(Materials provided begins)

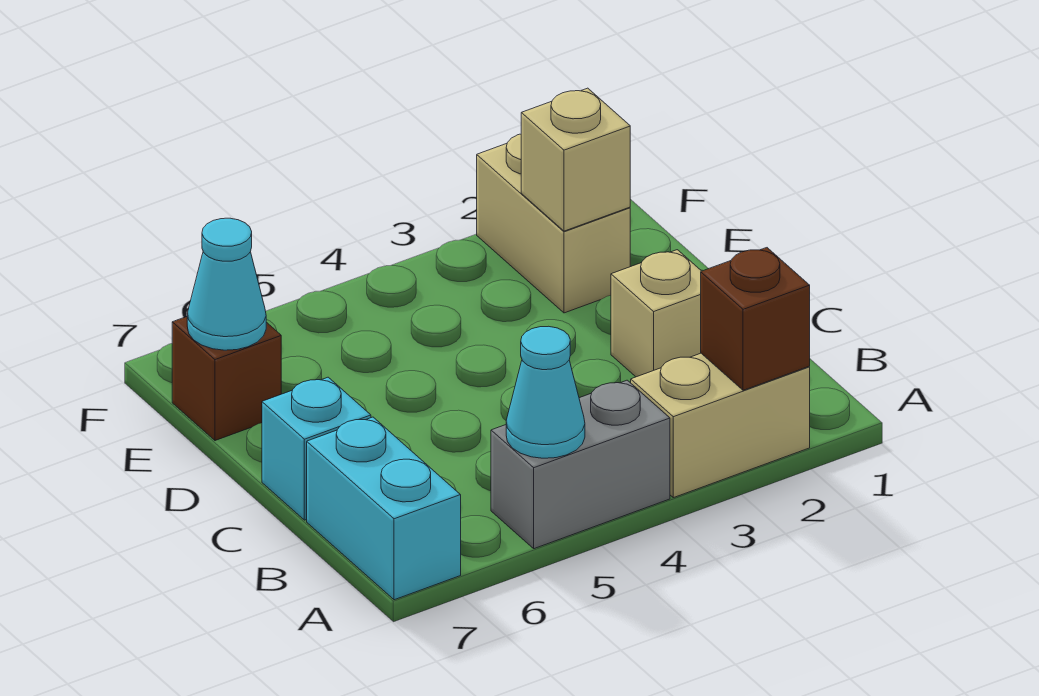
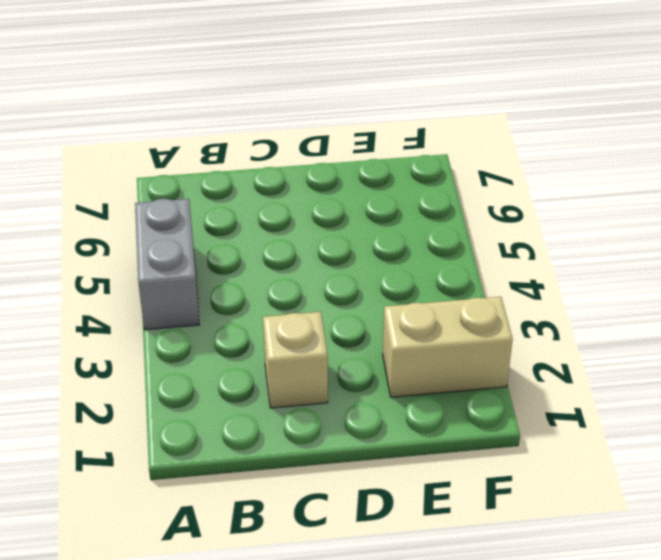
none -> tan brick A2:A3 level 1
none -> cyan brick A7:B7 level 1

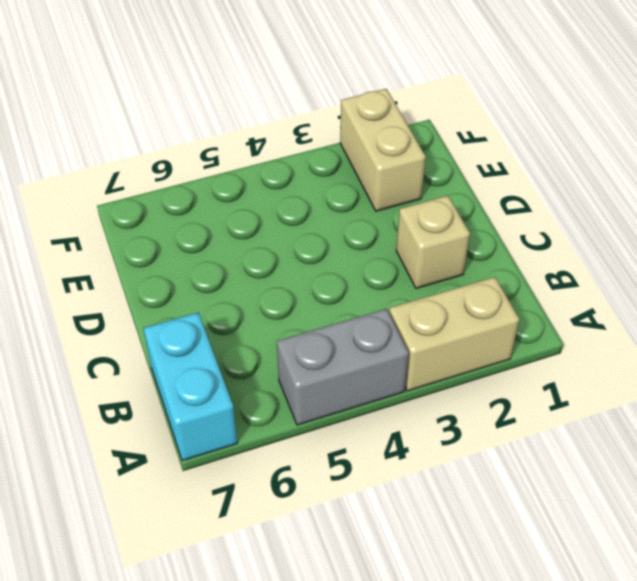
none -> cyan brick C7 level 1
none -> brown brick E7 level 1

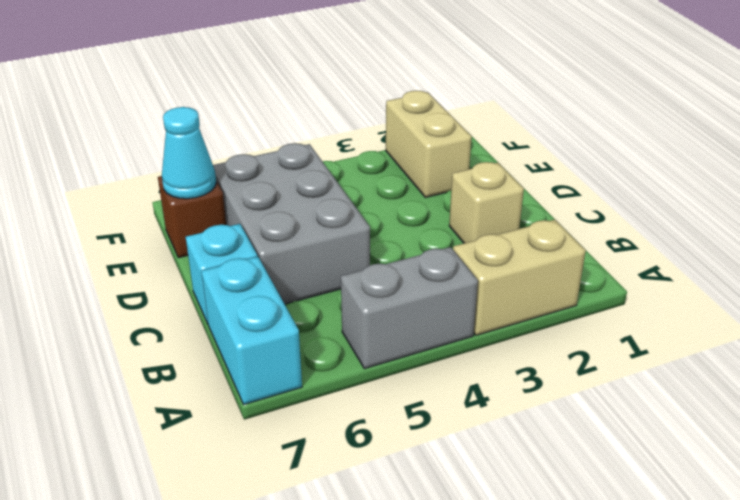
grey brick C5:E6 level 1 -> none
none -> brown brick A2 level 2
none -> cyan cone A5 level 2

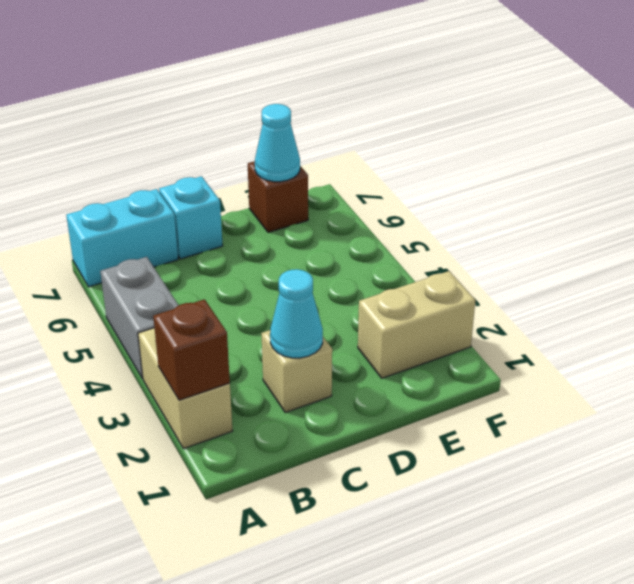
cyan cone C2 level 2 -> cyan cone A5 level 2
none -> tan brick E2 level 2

(Materials provided ends)

▶ _What to produce_
Once the pictures are set aside, please output all the data word for word.

▶ _Worked solution_
none -> tan brick A2:A3 level 1
none -> cyan brick A7:B7 level 1

none -> cyan brick C7 level 1
none -> brown brick E7 level 1

grey brick C5:E6 level 1 -> none
none -> brown brick A2 level 2
none -> cyan cone A5 level 2

cyan cone C2 level 2 -> cyan cone A5 level 2
none -> tan brick E2 level 2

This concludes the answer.